▶ [Dataset excerpts]:
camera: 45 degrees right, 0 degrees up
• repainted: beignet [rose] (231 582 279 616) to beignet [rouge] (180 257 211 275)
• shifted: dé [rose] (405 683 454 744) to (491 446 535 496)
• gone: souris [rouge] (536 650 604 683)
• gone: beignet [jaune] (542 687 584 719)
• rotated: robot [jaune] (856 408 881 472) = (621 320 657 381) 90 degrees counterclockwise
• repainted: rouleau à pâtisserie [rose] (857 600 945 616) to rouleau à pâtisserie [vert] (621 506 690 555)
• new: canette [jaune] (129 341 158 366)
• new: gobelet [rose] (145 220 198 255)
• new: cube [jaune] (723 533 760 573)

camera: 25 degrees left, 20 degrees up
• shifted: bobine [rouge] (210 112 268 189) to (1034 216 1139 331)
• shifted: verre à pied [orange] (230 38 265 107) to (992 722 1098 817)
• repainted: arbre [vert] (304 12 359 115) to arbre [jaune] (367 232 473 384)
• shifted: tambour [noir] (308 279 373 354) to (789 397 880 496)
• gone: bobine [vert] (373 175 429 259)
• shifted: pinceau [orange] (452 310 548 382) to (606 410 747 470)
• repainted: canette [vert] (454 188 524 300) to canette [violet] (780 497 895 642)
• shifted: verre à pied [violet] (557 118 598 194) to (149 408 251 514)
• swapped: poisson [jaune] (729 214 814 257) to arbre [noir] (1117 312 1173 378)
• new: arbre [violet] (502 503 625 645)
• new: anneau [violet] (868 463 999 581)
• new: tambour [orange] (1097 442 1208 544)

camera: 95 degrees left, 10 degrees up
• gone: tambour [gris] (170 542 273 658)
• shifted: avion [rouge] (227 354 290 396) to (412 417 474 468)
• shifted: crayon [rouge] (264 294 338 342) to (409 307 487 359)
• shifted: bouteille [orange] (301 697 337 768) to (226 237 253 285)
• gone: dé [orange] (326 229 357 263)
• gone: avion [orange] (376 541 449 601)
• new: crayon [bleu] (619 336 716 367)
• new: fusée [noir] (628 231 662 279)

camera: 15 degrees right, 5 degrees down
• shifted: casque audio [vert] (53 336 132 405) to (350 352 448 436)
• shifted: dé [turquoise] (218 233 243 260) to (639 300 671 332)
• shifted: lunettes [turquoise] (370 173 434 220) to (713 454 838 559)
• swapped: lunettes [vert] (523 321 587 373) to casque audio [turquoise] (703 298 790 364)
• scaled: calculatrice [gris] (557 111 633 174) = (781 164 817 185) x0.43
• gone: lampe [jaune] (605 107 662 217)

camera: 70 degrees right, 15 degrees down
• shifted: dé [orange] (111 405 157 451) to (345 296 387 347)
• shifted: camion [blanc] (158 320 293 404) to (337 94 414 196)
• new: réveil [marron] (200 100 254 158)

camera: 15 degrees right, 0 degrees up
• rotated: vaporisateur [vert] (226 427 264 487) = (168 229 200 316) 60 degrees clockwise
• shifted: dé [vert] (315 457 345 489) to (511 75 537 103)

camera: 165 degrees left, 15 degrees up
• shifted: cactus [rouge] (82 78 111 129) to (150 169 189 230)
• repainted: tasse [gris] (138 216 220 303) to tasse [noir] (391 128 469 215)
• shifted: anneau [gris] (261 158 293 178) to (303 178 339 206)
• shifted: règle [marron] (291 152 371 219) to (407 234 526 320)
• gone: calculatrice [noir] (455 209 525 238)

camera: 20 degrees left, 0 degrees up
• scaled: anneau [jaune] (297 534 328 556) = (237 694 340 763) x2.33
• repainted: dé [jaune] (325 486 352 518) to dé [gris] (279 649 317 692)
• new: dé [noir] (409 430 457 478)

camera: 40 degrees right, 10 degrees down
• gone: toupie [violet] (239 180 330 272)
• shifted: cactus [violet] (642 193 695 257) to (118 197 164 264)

▶ [Task to complete]: Work through the records line by line, and once you reach the final line, report only how many held "rose".

▶ [Task solution]: 4